» Instructions to follow: Scan the records that follow, and whenever a line has the word "yellow", copy it.

[Saved entries]
• • • • •

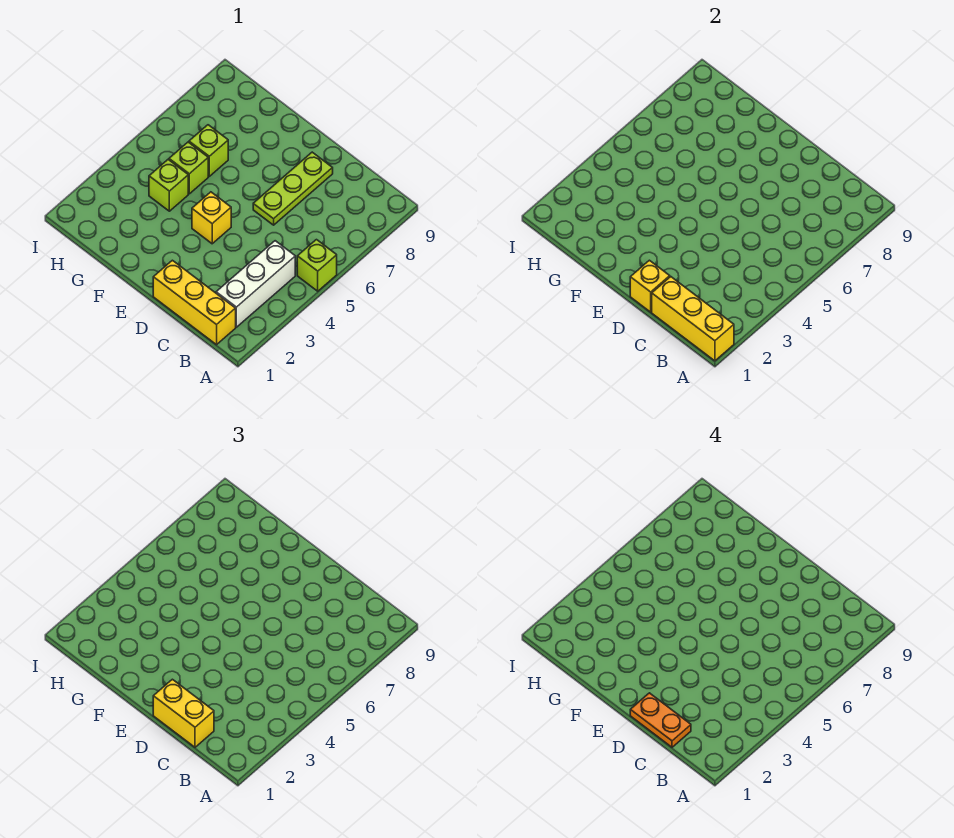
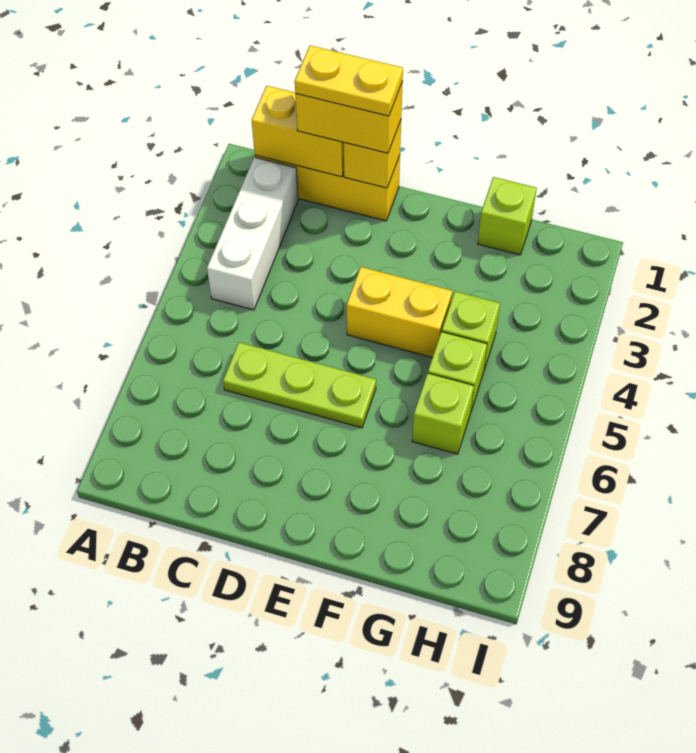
yellow brick A1:C1 level 2 -> yellow brick B1:C1 level 2
lime brick A5 level 1 -> lime brick G1 level 1
orange plate C1:D1 level 4 -> yellow plate C1:D1 level 4
lime plate D6:D8 level 1 -> lime plate C6:E6 level 1
yellow brick E4 level 1 -> yellow brick E4:F4 level 1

• • • • •

» Written solution:
yellow brick A1:C1 level 2 -> yellow brick B1:C1 level 2
orange plate C1:D1 level 4 -> yellow plate C1:D1 level 4
yellow brick E4 level 1 -> yellow brick E4:F4 level 1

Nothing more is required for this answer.